Task prompt =
Your answer must be an exact copy of every record below.

START Records to use

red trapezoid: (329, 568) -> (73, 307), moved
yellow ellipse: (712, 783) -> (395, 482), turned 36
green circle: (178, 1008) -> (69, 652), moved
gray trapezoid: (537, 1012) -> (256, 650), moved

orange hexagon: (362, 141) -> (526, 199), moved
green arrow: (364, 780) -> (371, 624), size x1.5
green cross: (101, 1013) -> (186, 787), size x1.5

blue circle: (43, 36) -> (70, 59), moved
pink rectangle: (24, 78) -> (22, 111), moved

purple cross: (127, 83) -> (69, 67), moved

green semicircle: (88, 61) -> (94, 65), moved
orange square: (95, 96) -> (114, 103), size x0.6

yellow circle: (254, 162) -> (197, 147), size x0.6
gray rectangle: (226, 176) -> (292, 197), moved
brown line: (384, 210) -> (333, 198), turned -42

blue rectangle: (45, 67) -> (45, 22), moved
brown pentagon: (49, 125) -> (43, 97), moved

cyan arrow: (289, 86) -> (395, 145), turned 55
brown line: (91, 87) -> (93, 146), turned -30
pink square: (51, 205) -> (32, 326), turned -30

END Records to use

Solution to this problem =
red trapezoid: (329, 568) -> (73, 307), moved
yellow ellipse: (712, 783) -> (395, 482), turned 36
green circle: (178, 1008) -> (69, 652), moved
gray trapezoid: (537, 1012) -> (256, 650), moved

orange hexagon: (362, 141) -> (526, 199), moved
green arrow: (364, 780) -> (371, 624), size x1.5
green cross: (101, 1013) -> (186, 787), size x1.5

blue circle: (43, 36) -> (70, 59), moved
pink rectangle: (24, 78) -> (22, 111), moved

purple cross: (127, 83) -> (69, 67), moved

green semicircle: (88, 61) -> (94, 65), moved
orange square: (95, 96) -> (114, 103), size x0.6

yellow circle: (254, 162) -> (197, 147), size x0.6
gray rectangle: (226, 176) -> (292, 197), moved
brown line: (384, 210) -> (333, 198), turned -42

blue rectangle: (45, 67) -> (45, 22), moved
brown pentagon: (49, 125) -> (43, 97), moved

cyan arrow: (289, 86) -> (395, 145), turned 55
brown line: (91, 87) -> (93, 146), turned -30
pink square: (51, 205) -> (32, 326), turned -30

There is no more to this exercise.